EXERCISE PROMPT
Starting at the line with "red donut: 5 -> 6", retype every remaining line of the records exactly. Do not include pictures.

___ ENTRIES SHOWN

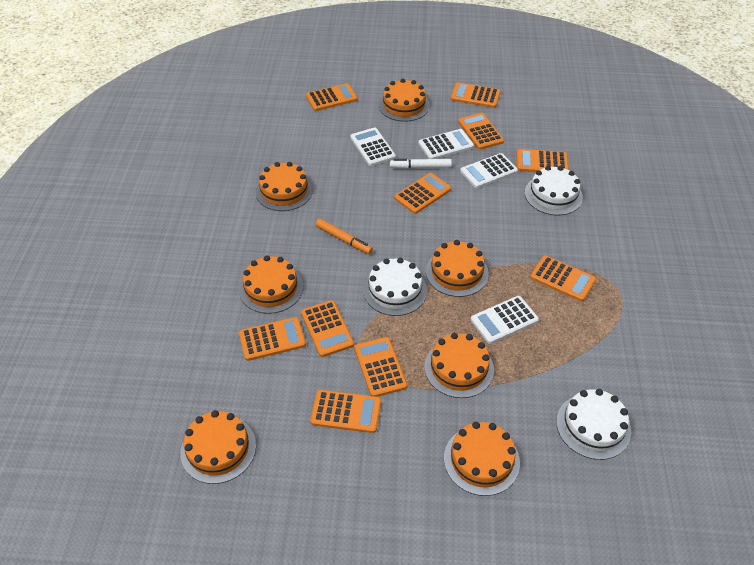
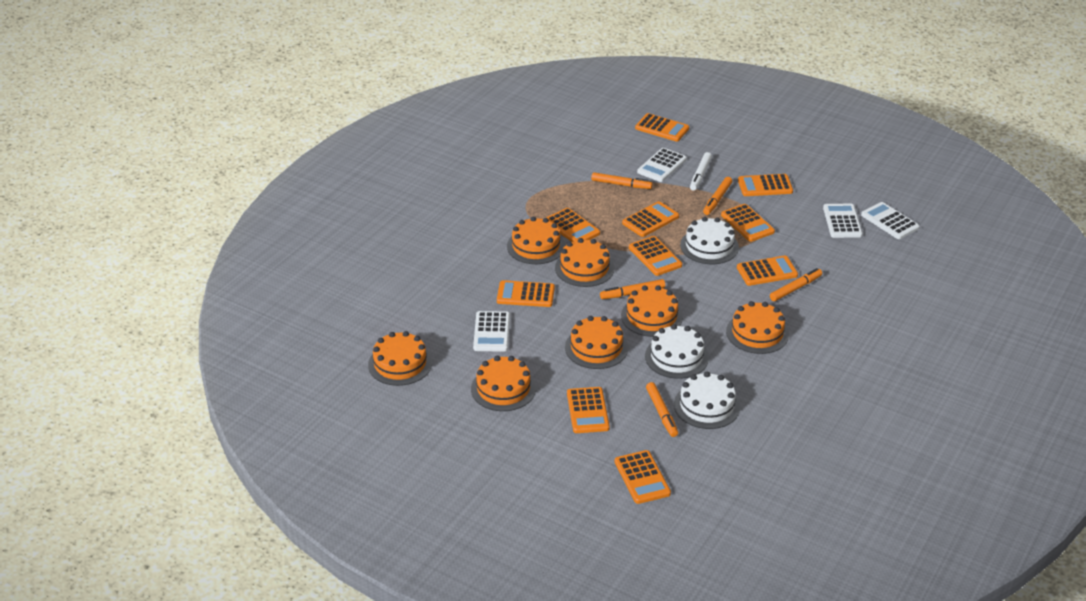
orange marker: 1 -> 5

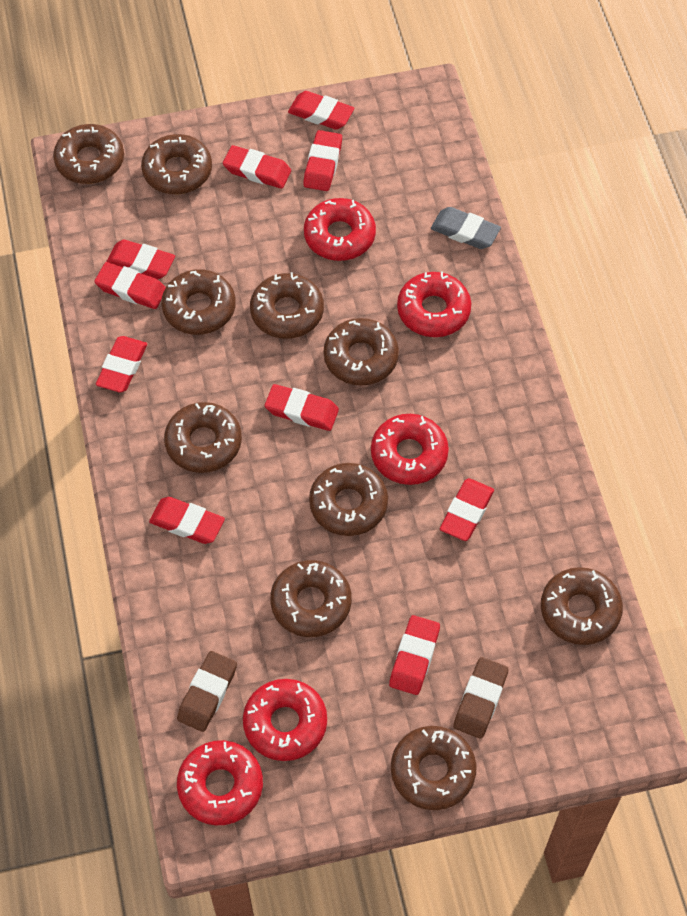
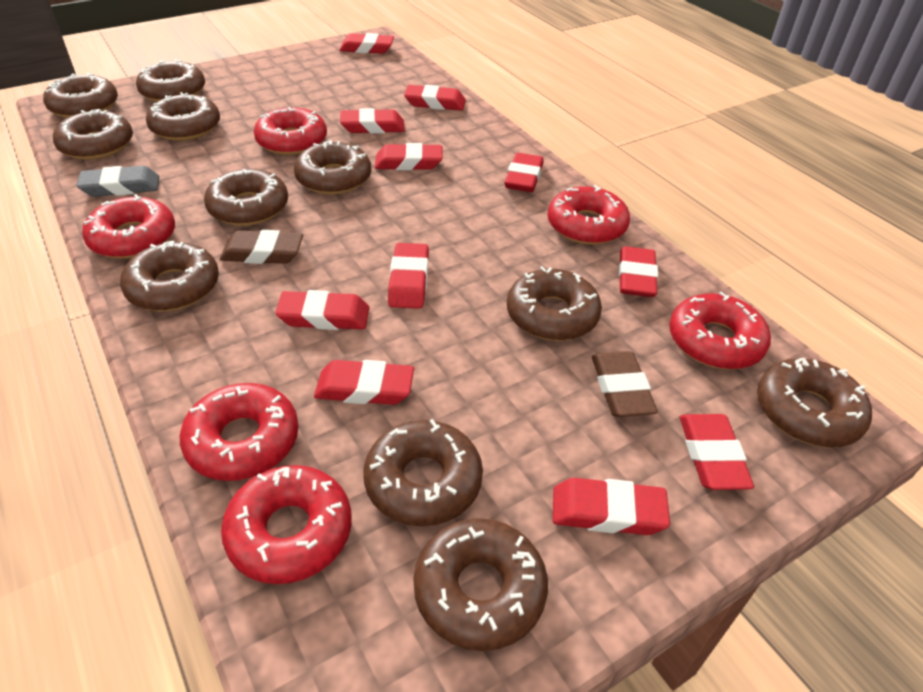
brown donut: 10 -> 11
red donut: 5 -> 6
red eraser: 10 -> 11

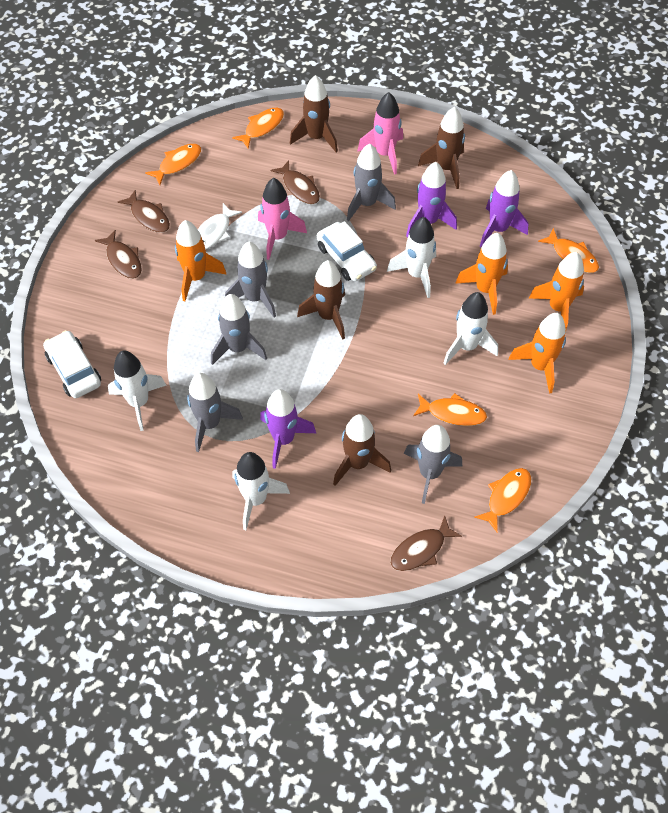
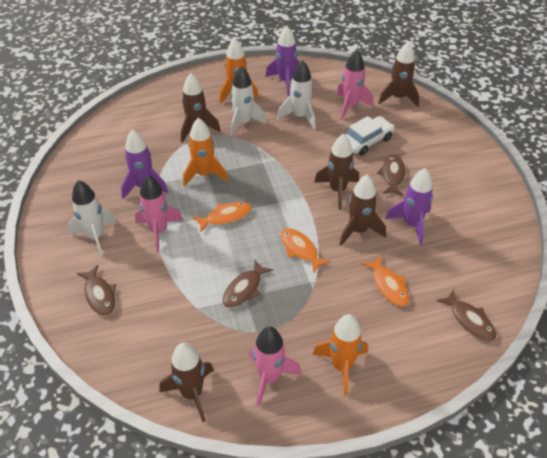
brown rocket: 4 -> 5
grey rocket: 5 -> 0
orange fish: 5 -> 3
orange rocket: 4 -> 3
pink rocket: 2 -> 3
white car: 2 -> 1
white fish: 1 -> 0
white rocket: 4 -> 3

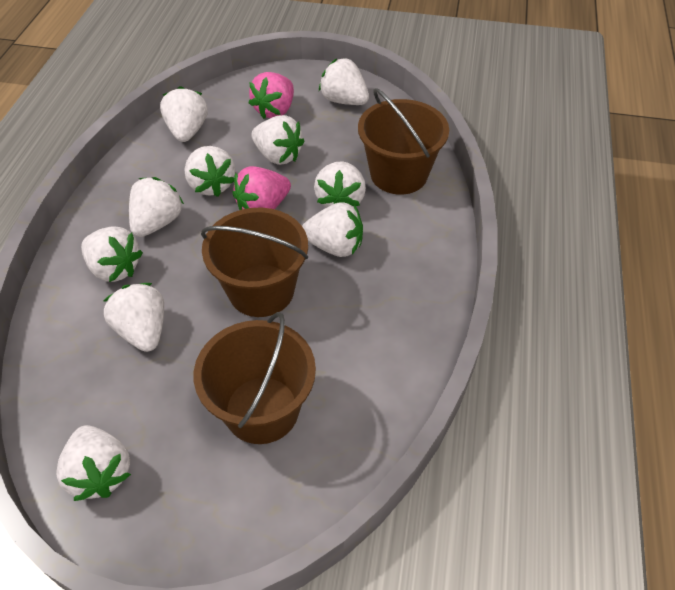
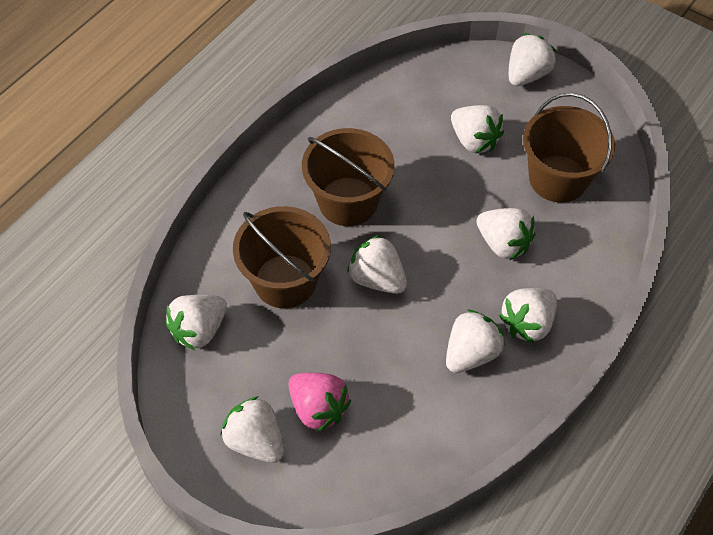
pink strawberry: 2 -> 1
white strawberry: 10 -> 8

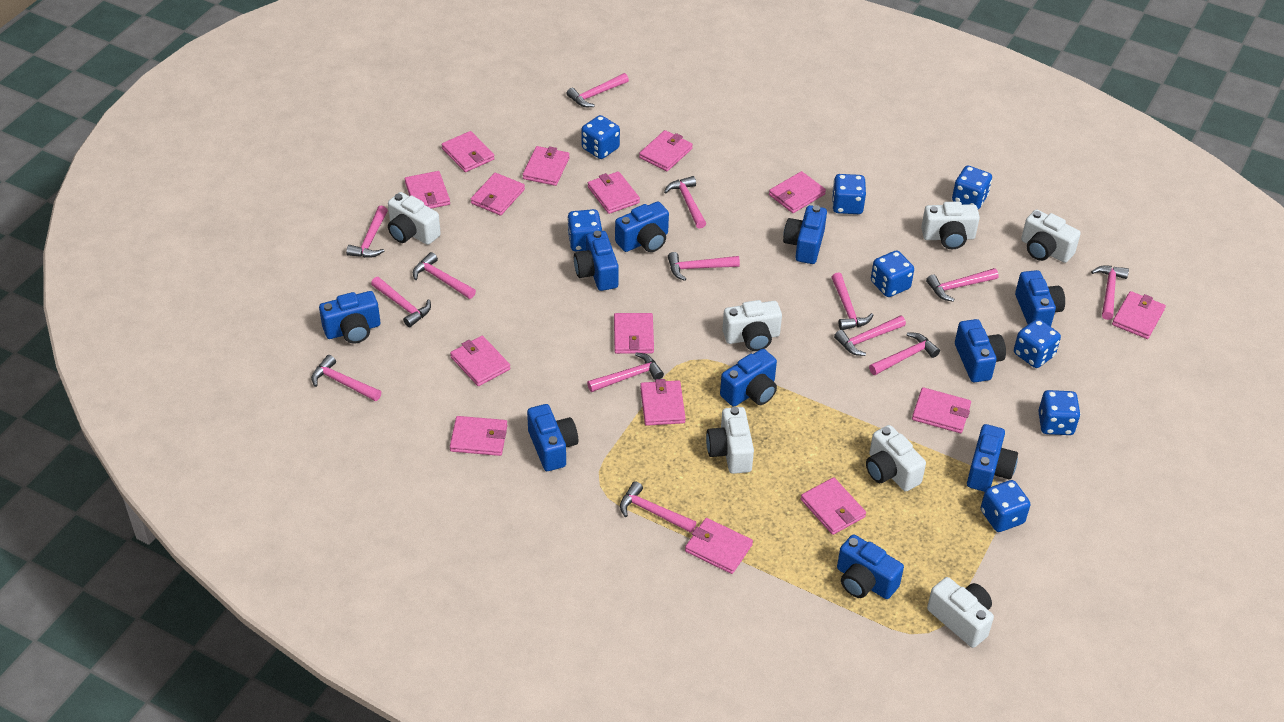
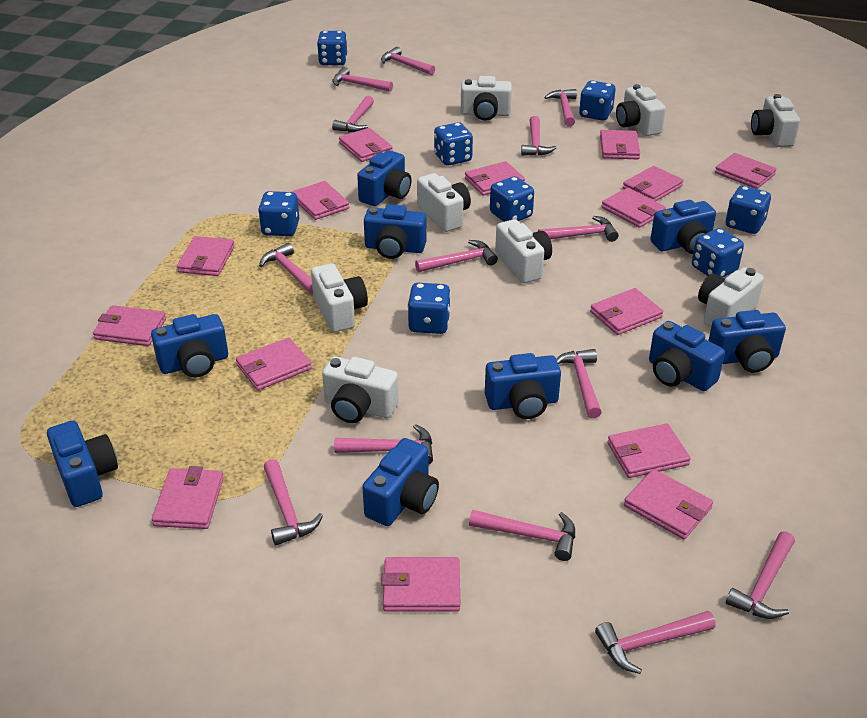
blue camera: 10 -> 9
white camera: 7 -> 8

______

REPLY TO THE TASK
red donut: 5 -> 6
red eraser: 10 -> 11

brown rocket: 4 -> 5
grey rocket: 5 -> 0
orange fish: 5 -> 3
orange rocket: 4 -> 3
pink rocket: 2 -> 3
white car: 2 -> 1
white fish: 1 -> 0
white rocket: 4 -> 3

pink strawberry: 2 -> 1
white strawberry: 10 -> 8

blue camera: 10 -> 9
white camera: 7 -> 8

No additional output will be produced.